## Assigned task
Among the lines of data below, reproduce only those from the one with "BARO pin SCL: 3 -> A1" through the one with "TEMP pin OUT: 9 -> A3", exactly as they stand, both ends included.

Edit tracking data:
◆ ◆ ◆

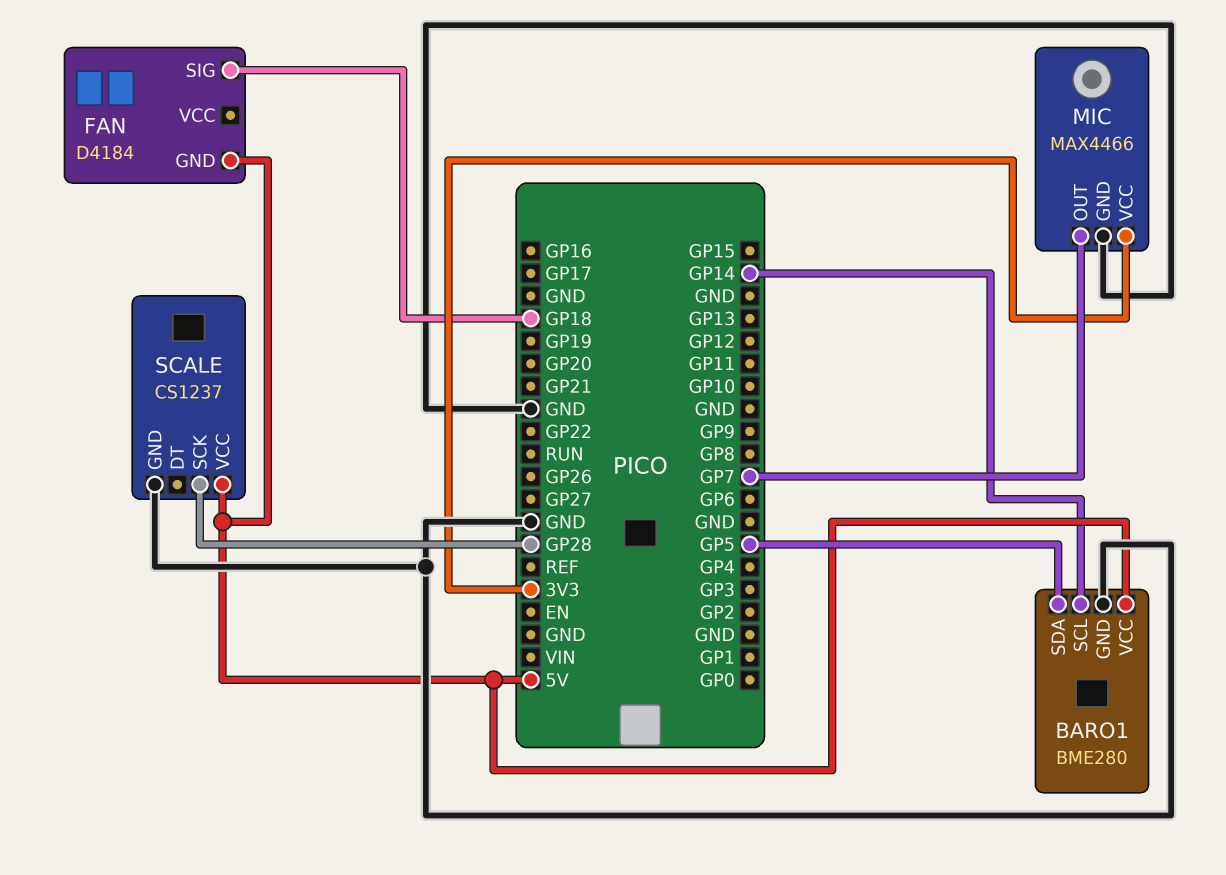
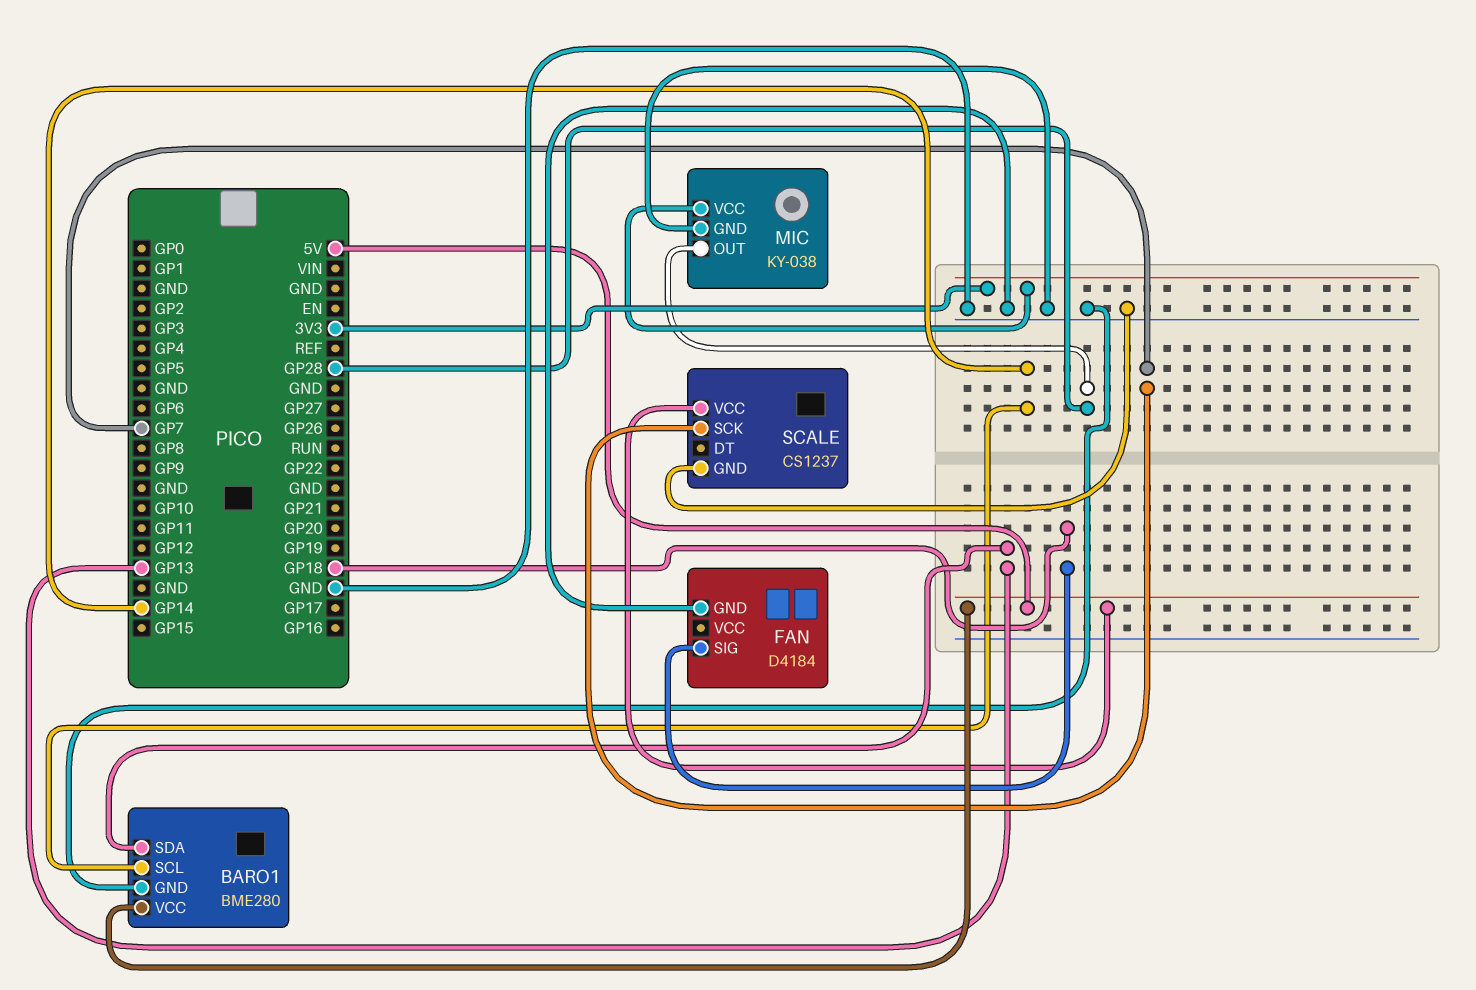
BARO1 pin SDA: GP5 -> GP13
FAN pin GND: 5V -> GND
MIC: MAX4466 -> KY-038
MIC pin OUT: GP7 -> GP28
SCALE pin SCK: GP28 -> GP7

◆ ◆ ◆

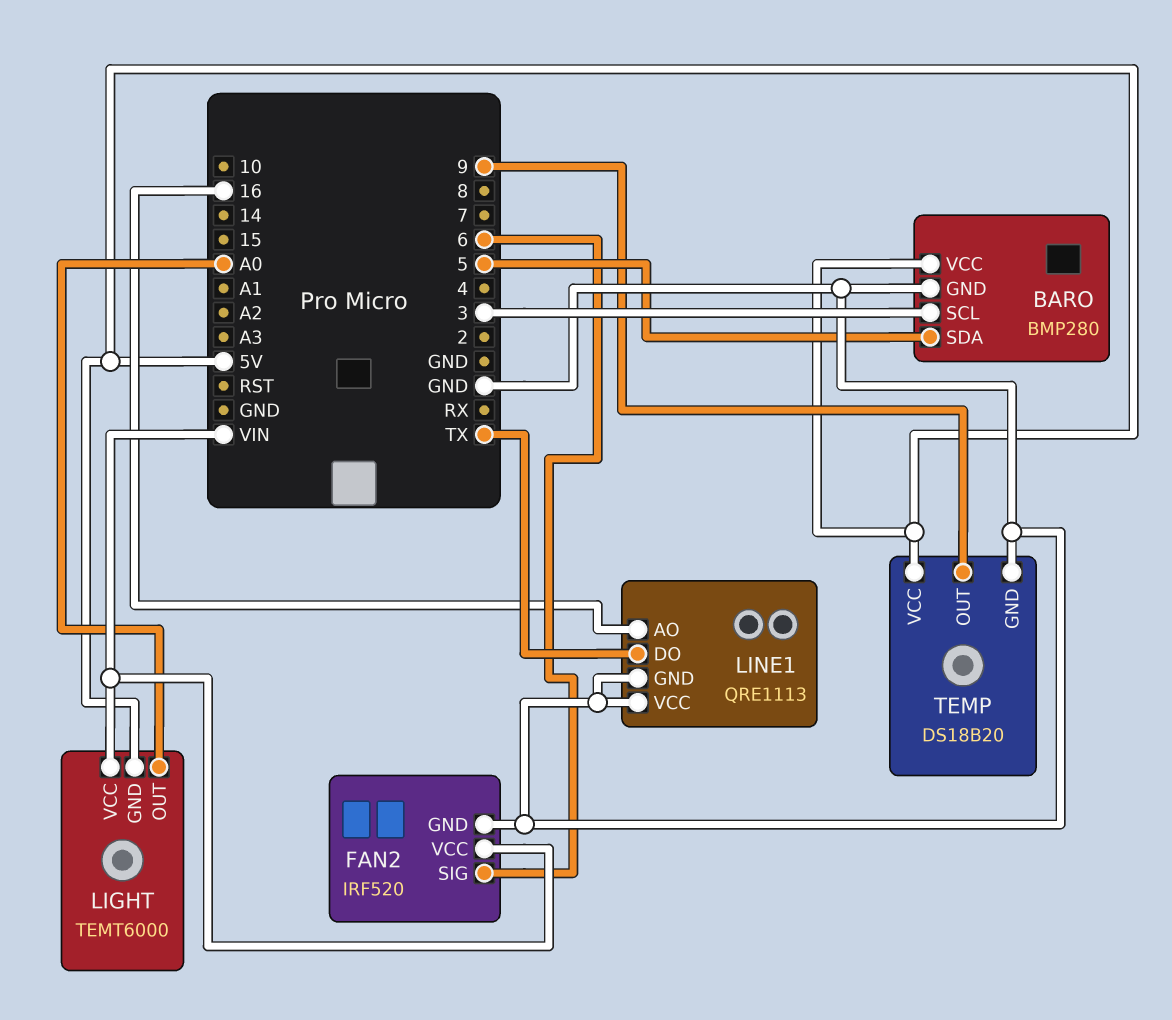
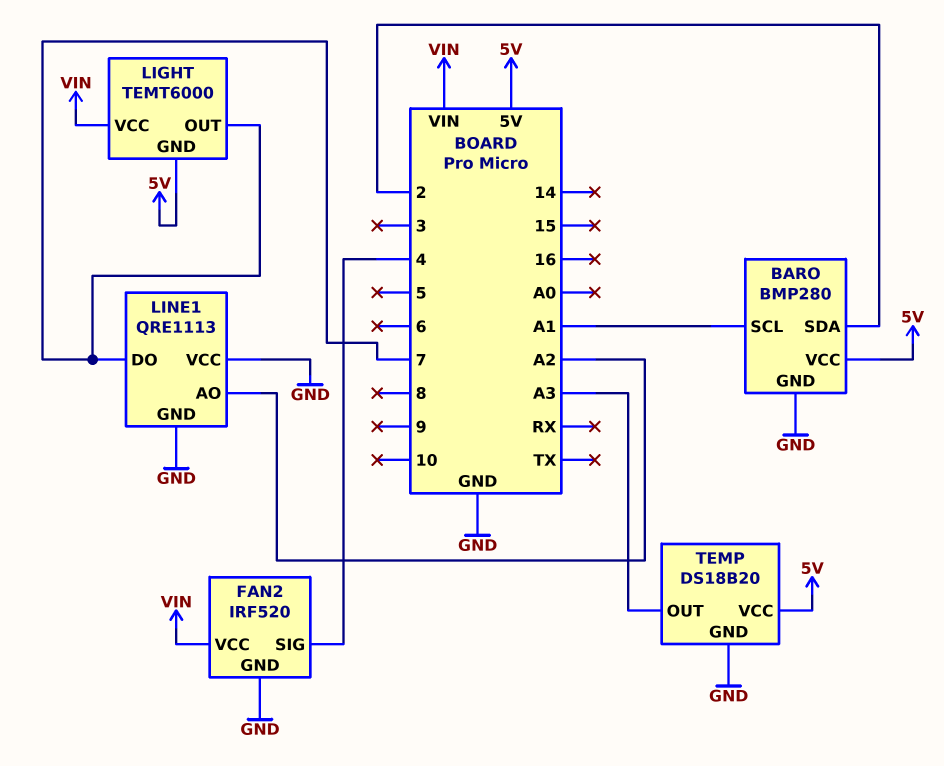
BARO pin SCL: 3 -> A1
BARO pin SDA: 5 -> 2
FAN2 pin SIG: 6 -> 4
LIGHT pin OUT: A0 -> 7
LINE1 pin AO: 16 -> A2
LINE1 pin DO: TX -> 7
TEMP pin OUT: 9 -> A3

◆ ◆ ◆

## Reply to the task
BARO pin SCL: 3 -> A1
BARO pin SDA: 5 -> 2
FAN2 pin SIG: 6 -> 4
LIGHT pin OUT: A0 -> 7
LINE1 pin AO: 16 -> A2
LINE1 pin DO: TX -> 7
TEMP pin OUT: 9 -> A3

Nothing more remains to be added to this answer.